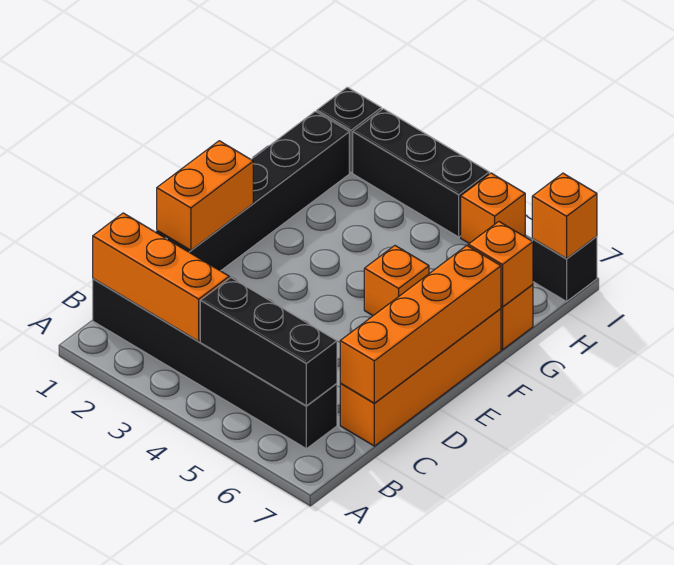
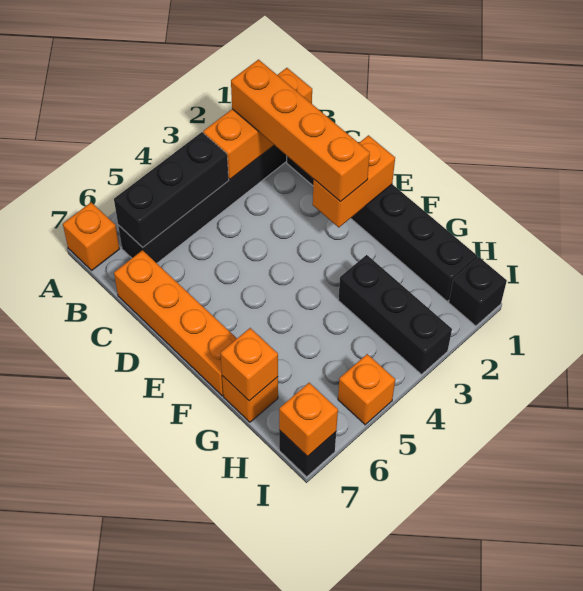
orange brick C7:F7 level 2 -> orange brick B2:E2 level 3
orange brick D1:E1 level 2 -> orange brick E1:E2 level 2
orange brick F5 level 1 -> orange brick A7 level 1
black brick I2:I4 level 1 -> black brick G3:I3 level 1

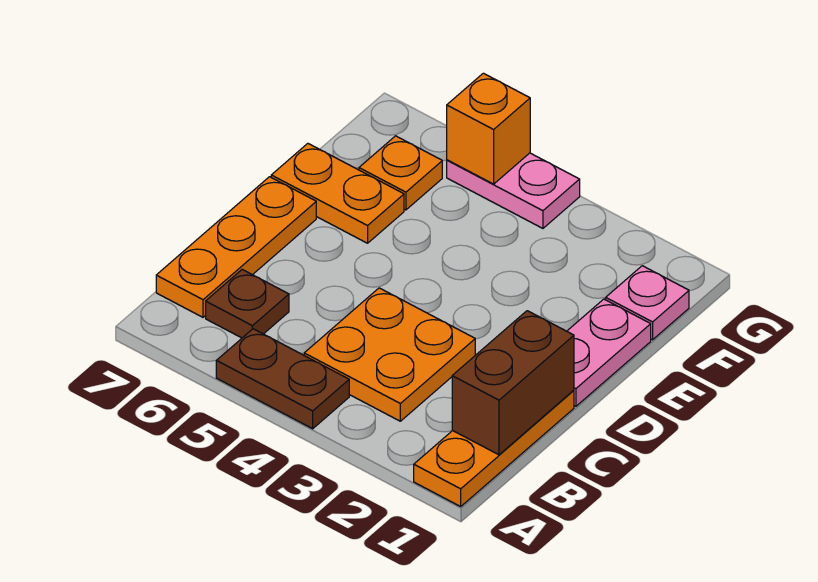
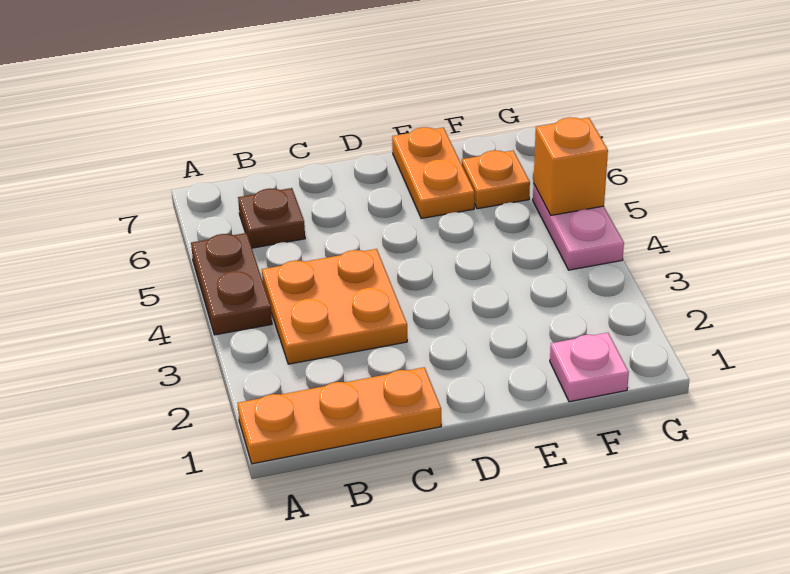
brown brick B1:C1 level 2 -> none
orange plate B7:D7 level 1 -> none
pink plate D1:E1 level 1 -> none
•••••
= Task directions =
In the entries above, find the lines containing the word "brick" and say how many there are, with no other words.

= Answer to the exercise =
5